Exercise instructions:
Copy out each line of the material exactly. Pictures do not belong in the copy.

Exercise inputs:
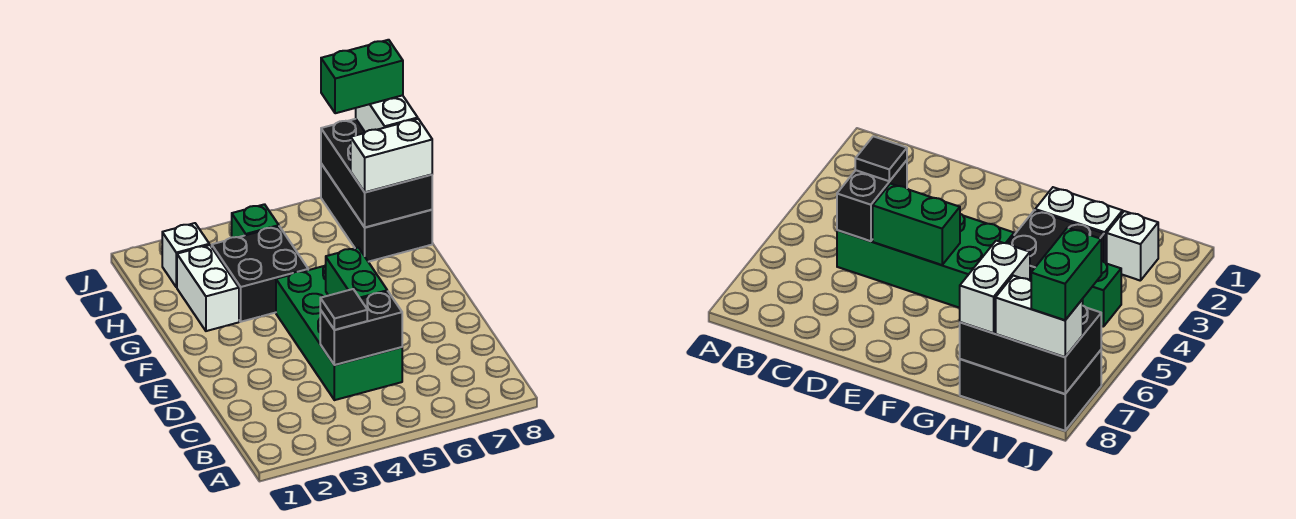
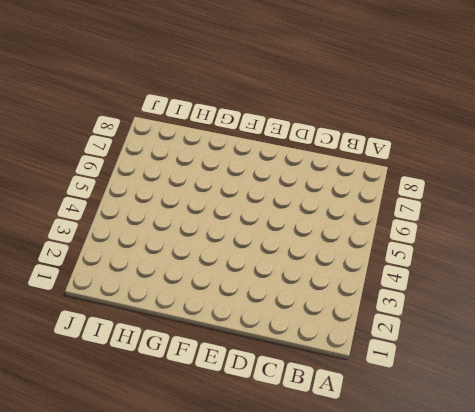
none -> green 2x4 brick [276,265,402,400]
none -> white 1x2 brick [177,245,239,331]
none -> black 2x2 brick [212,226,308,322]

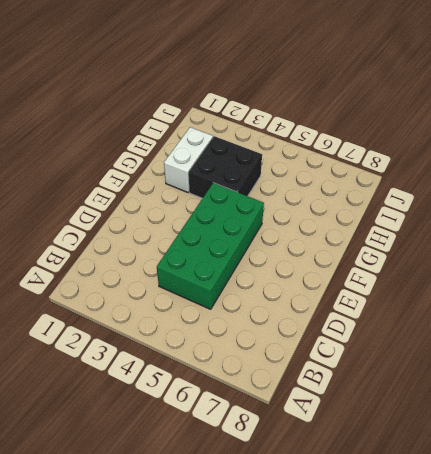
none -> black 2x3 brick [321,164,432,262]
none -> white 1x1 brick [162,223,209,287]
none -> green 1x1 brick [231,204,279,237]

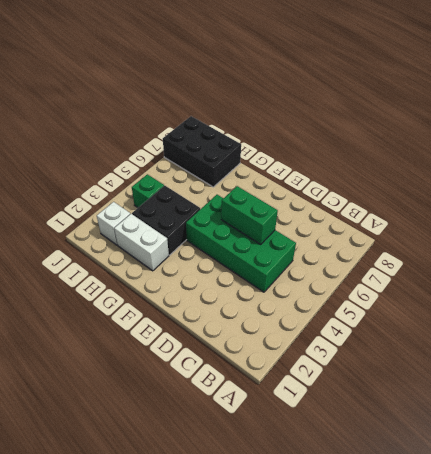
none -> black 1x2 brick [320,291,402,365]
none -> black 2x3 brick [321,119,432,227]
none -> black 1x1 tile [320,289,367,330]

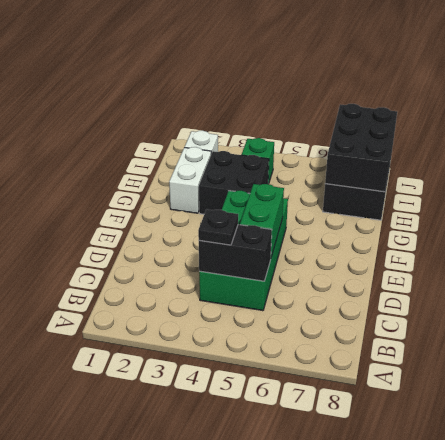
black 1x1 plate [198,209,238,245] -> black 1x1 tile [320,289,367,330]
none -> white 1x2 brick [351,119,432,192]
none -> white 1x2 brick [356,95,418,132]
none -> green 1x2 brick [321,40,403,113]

Solution:
none -> green 2x4 brick [276,265,402,400]
none -> white 1x2 brick [177,245,239,331]
none -> black 2x2 brick [212,226,308,322]

none -> black 2x3 brick [321,164,432,262]
none -> white 1x1 brick [162,223,209,287]
none -> green 1x1 brick [231,204,279,237]

none -> black 1x2 brick [320,291,402,365]
none -> black 2x3 brick [321,119,432,227]
none -> black 1x1 tile [320,289,367,330]

black 1x1 plate [198,209,238,245] -> black 1x1 tile [320,289,367,330]
none -> white 1x2 brick [351,119,432,192]
none -> white 1x2 brick [356,95,418,132]
none -> green 1x2 brick [321,40,403,113]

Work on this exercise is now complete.